Object matching data
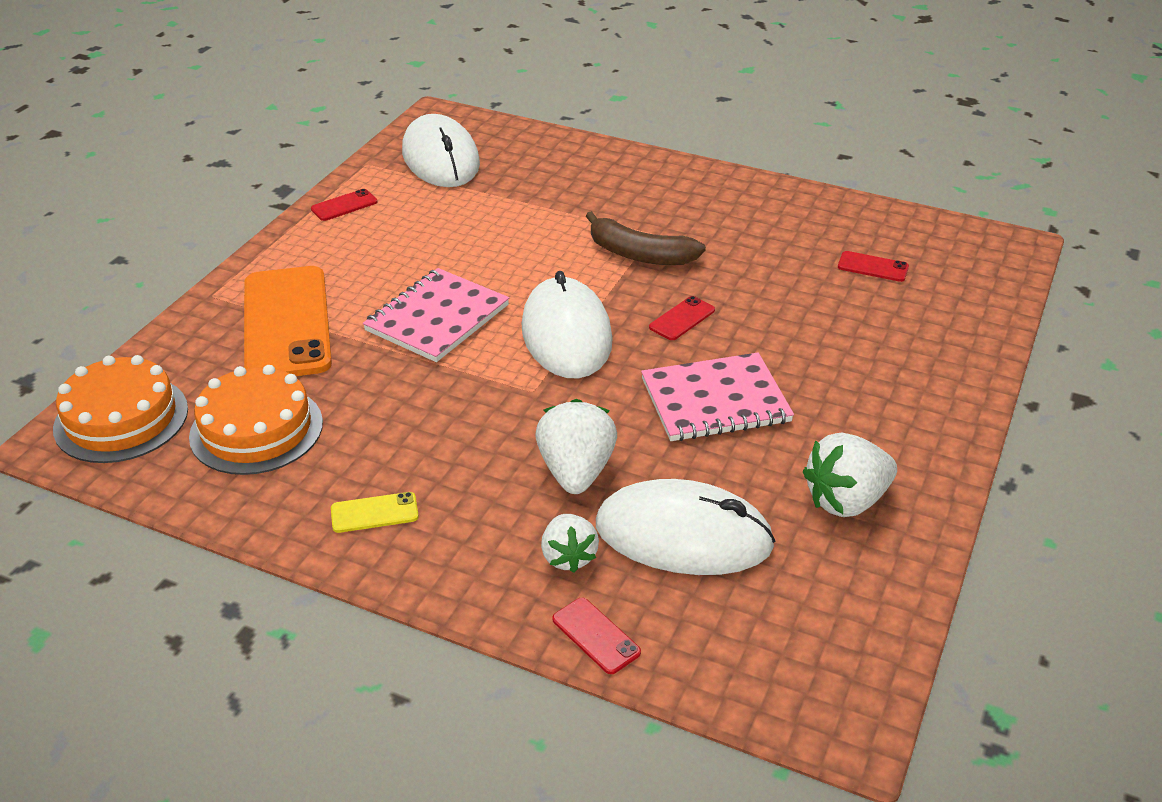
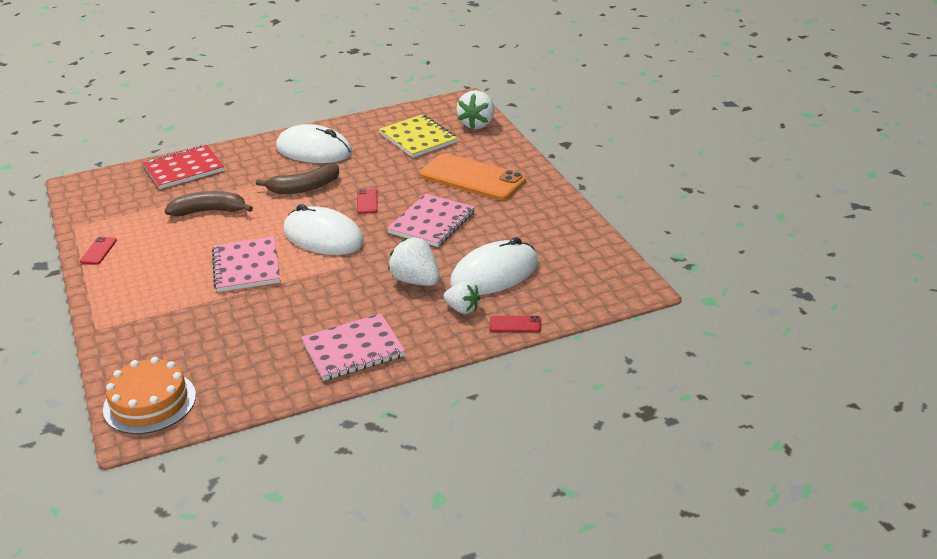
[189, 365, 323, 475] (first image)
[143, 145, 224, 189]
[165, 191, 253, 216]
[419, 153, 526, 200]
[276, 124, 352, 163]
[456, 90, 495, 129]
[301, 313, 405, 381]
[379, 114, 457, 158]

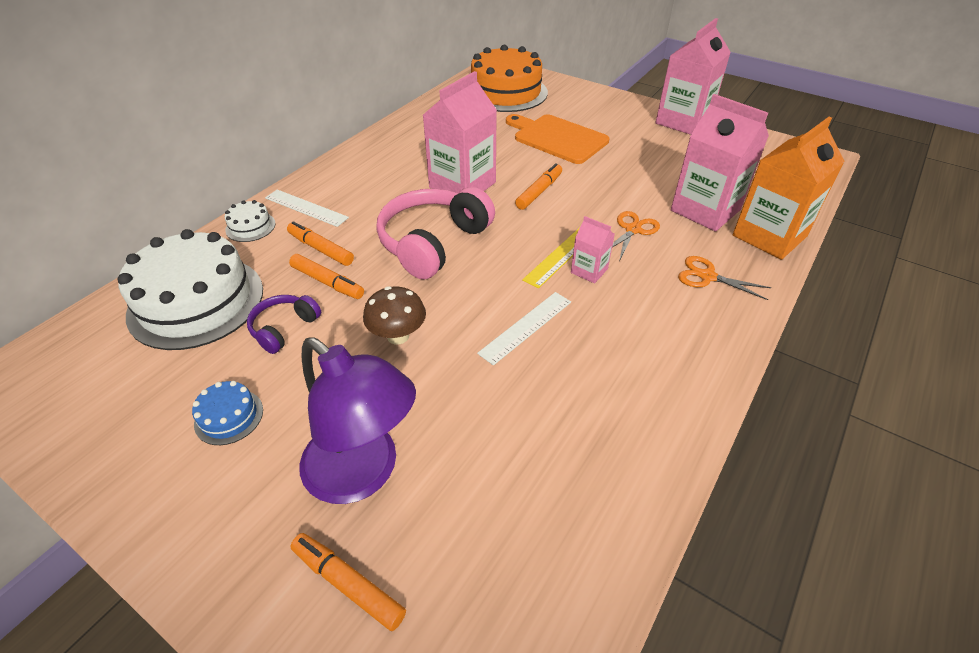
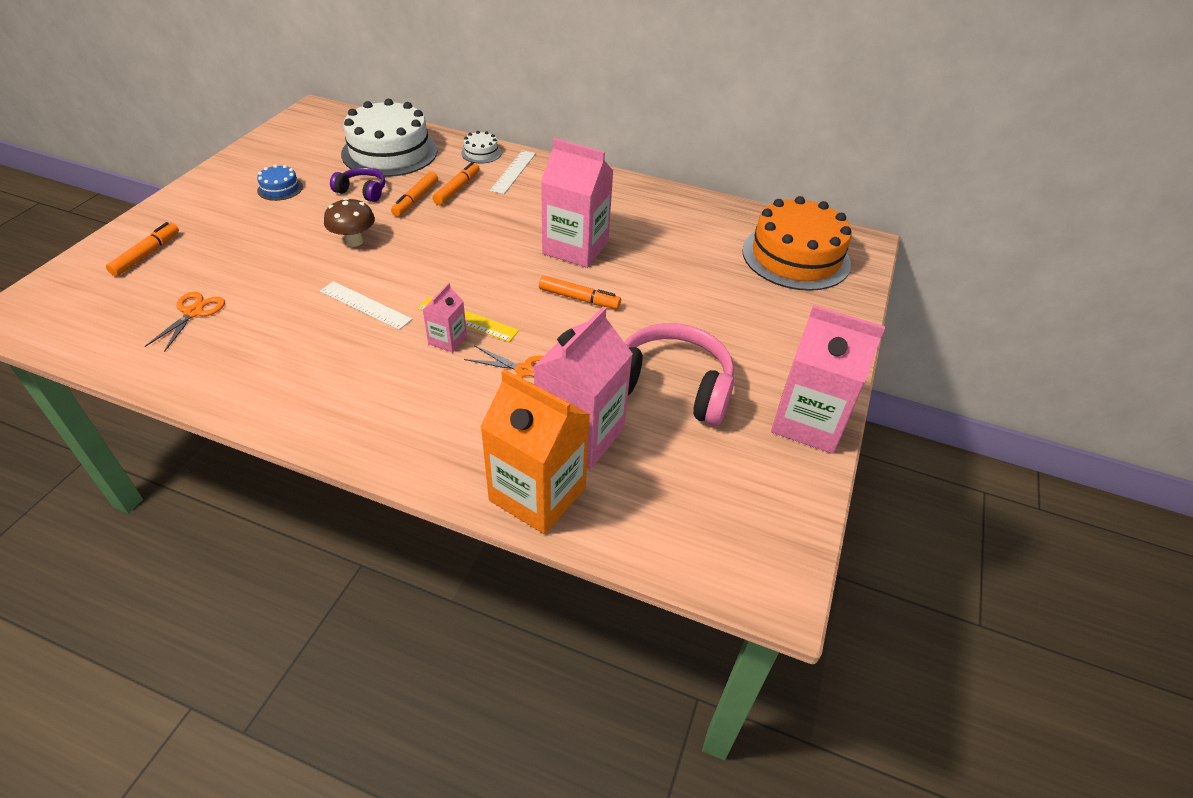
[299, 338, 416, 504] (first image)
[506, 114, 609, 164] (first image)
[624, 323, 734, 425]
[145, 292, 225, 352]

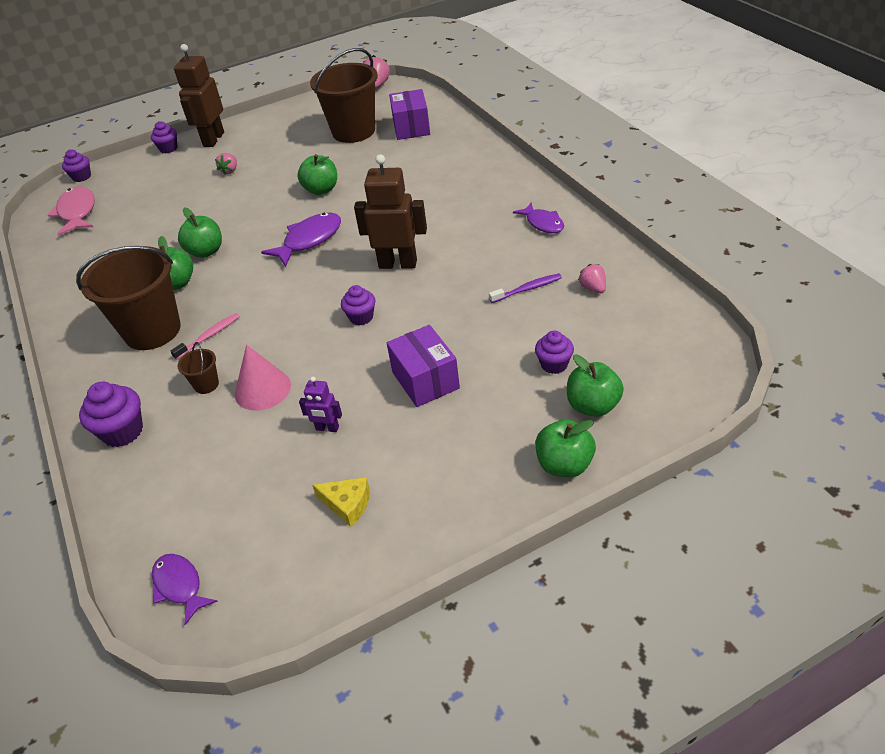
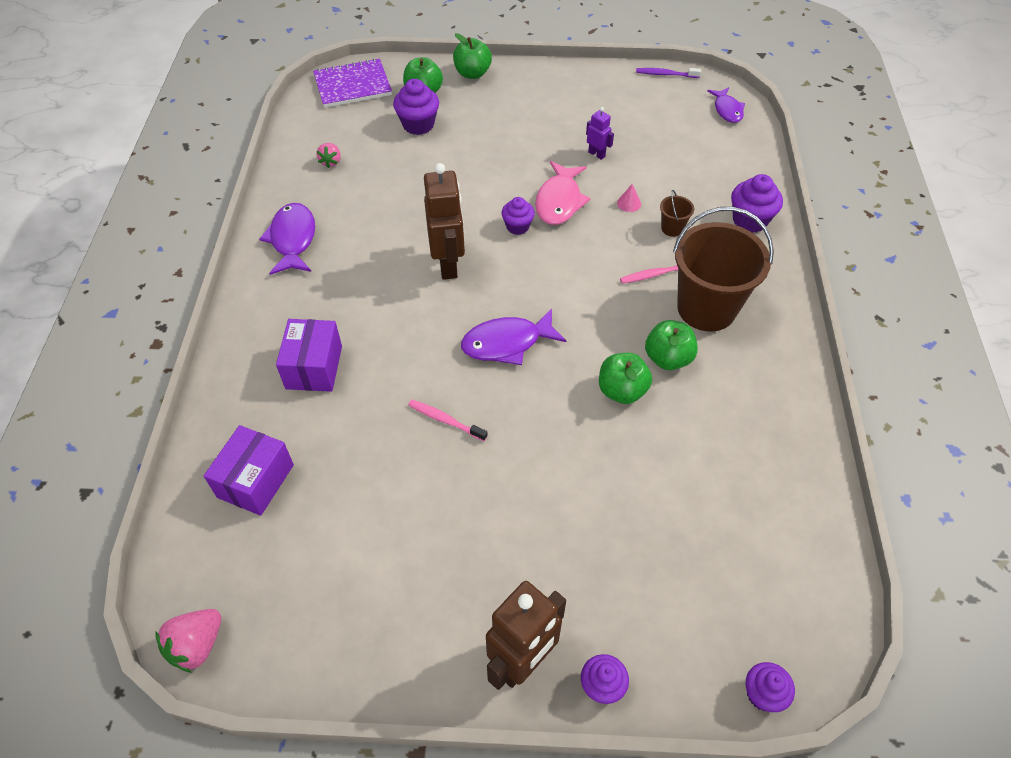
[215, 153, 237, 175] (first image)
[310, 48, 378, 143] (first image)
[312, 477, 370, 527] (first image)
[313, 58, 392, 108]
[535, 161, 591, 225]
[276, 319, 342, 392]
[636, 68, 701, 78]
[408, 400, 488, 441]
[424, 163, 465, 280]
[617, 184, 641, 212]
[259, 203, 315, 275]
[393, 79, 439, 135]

◆ Problem requirements ◆
Print all the records exactly, minus any images.

◆ The completed task ◆
[189, 365, 323, 475] (first image)
[143, 145, 224, 189]
[165, 191, 253, 216]
[419, 153, 526, 200]
[276, 124, 352, 163]
[456, 90, 495, 129]
[301, 313, 405, 381]
[379, 114, 457, 158]

[299, 338, 416, 504] (first image)
[506, 114, 609, 164] (first image)
[624, 323, 734, 425]
[145, 292, 225, 352]

[215, 153, 237, 175] (first image)
[310, 48, 378, 143] (first image)
[312, 477, 370, 527] (first image)
[313, 58, 392, 108]
[535, 161, 591, 225]
[276, 319, 342, 392]
[636, 68, 701, 78]
[408, 400, 488, 441]
[424, 163, 465, 280]
[617, 184, 641, 212]
[259, 203, 315, 275]
[393, 79, 439, 135]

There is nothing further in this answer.